To-do item
Repeat the data exactly. Pictures are not part of the copy.

Material to process
-.-.-
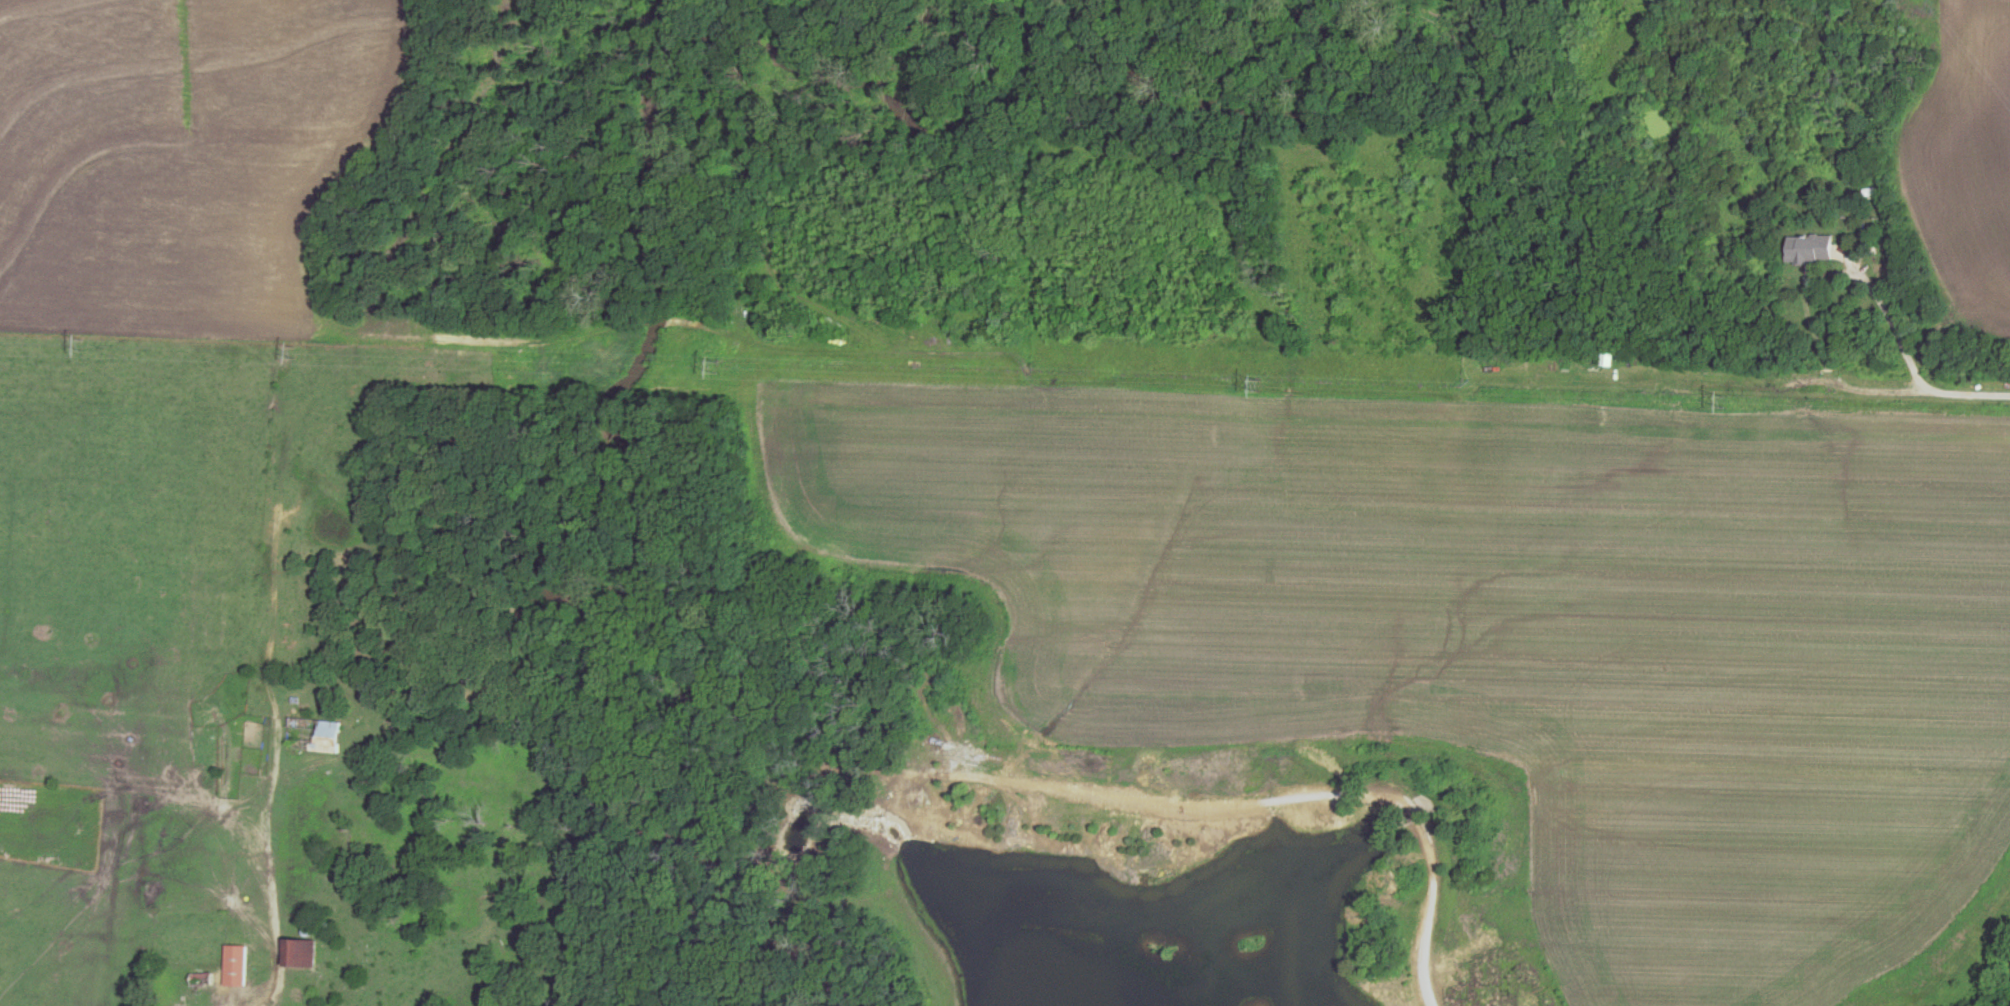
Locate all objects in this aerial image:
crop: (190, 158)
building: (1807, 248)
power tower: (86, 346)
power tower: (297, 354)
building: (1605, 358)
power tower: (745, 365)
power tower: (1261, 391)
power tower: (1717, 409)
crop: (1486, 647)
building: (319, 734)
building: (306, 952)
building: (239, 964)

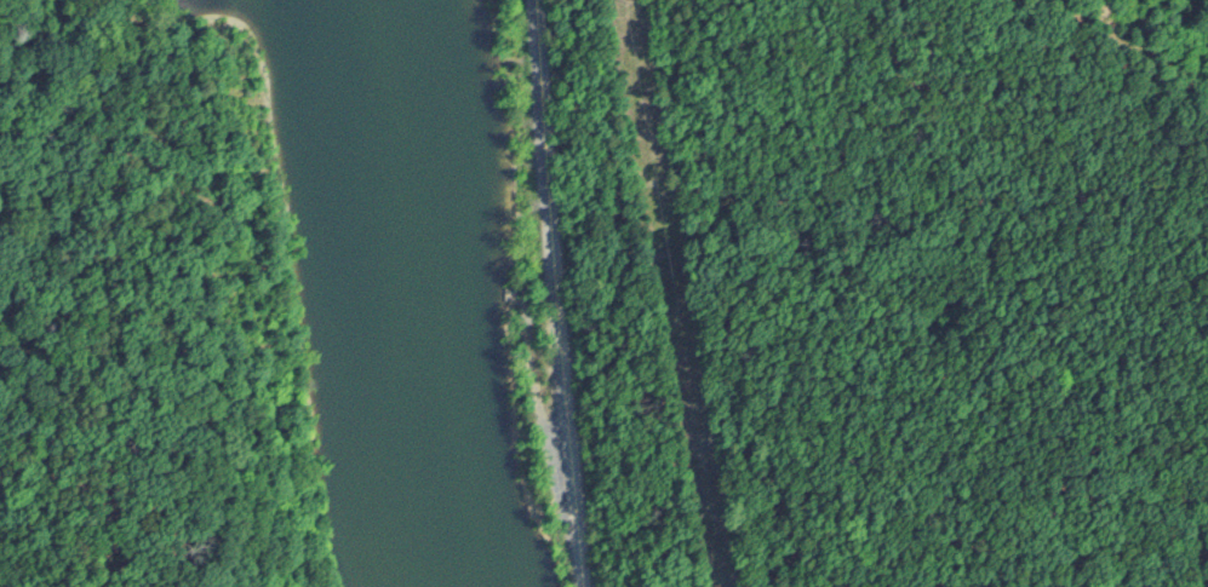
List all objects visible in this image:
road: (552, 293)
park: (274, 297)
park: (876, 305)

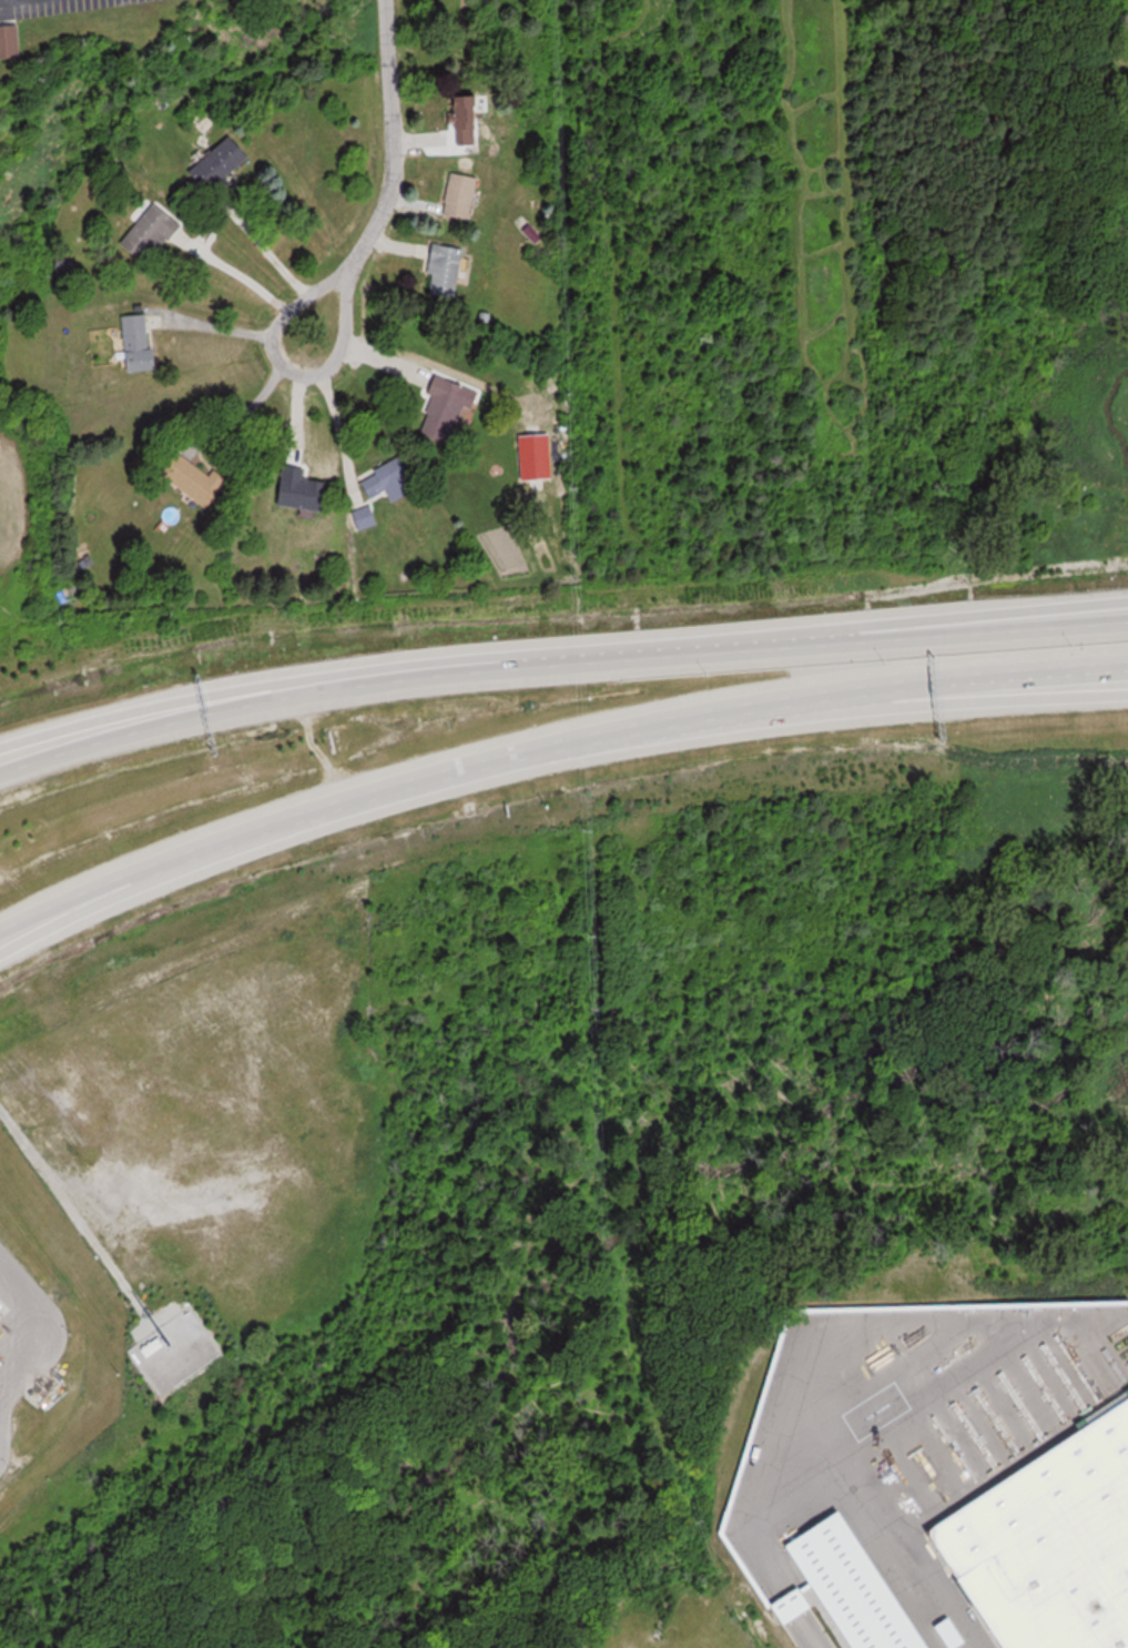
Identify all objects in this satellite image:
building: (6, 39)
building: (468, 121)
building: (223, 162)
road: (383, 174)
building: (463, 194)
building: (152, 231)
building: (447, 268)
building: (140, 343)
building: (448, 408)
road: (334, 417)
building: (392, 480)
building: (366, 517)
road: (1026, 623)
road: (558, 662)
road: (978, 686)
road: (978, 699)
road: (37, 751)
road: (405, 779)
road: (79, 905)
building: (3, 1062)
building: (4, 1308)
building: (1052, 1543)
building: (864, 1604)
road: (804, 1638)

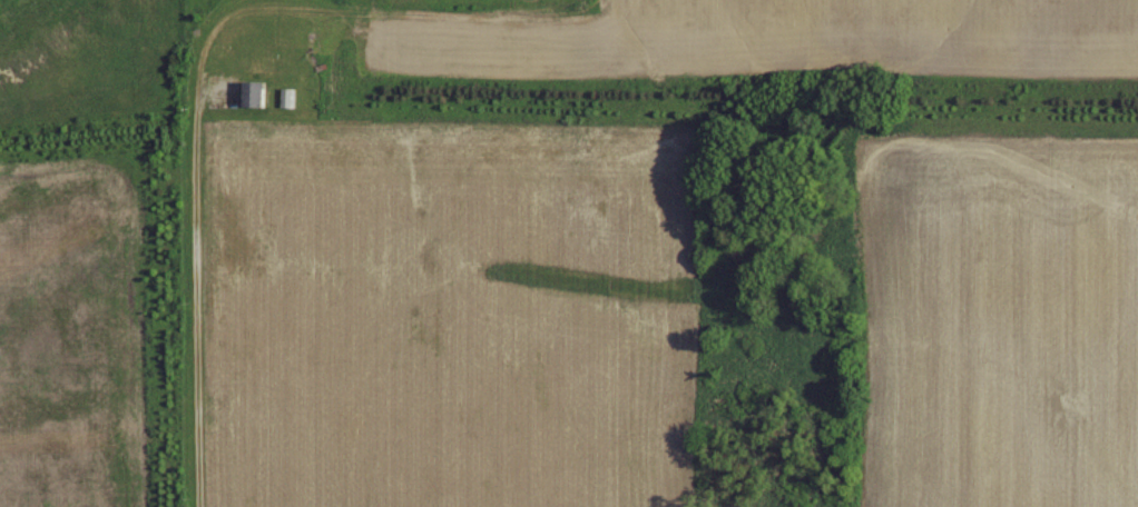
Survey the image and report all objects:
crop: (873, 30)
road: (196, 248)
crop: (447, 318)
crop: (1000, 323)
-.-.-
Exercise output
Locate all objects in this aerial image:
crop: (190, 158)
building: (1807, 248)
power tower: (86, 346)
power tower: (297, 354)
building: (1605, 358)
power tower: (745, 365)
power tower: (1261, 391)
power tower: (1717, 409)
crop: (1486, 647)
building: (319, 734)
building: (306, 952)
building: (239, 964)

List all objects visible in this image:
road: (552, 293)
park: (274, 297)
park: (876, 305)

Identify all objects in this satellite image:
building: (6, 39)
building: (468, 121)
building: (223, 162)
road: (383, 174)
building: (463, 194)
building: (152, 231)
building: (447, 268)
building: (140, 343)
building: (448, 408)
road: (334, 417)
building: (392, 480)
building: (366, 517)
road: (1026, 623)
road: (558, 662)
road: (978, 686)
road: (978, 699)
road: (37, 751)
road: (405, 779)
road: (79, 905)
building: (3, 1062)
building: (4, 1308)
building: (1052, 1543)
building: (864, 1604)
road: (804, 1638)

Survey the image and report all objects:
crop: (873, 30)
road: (196, 248)
crop: (447, 318)
crop: (1000, 323)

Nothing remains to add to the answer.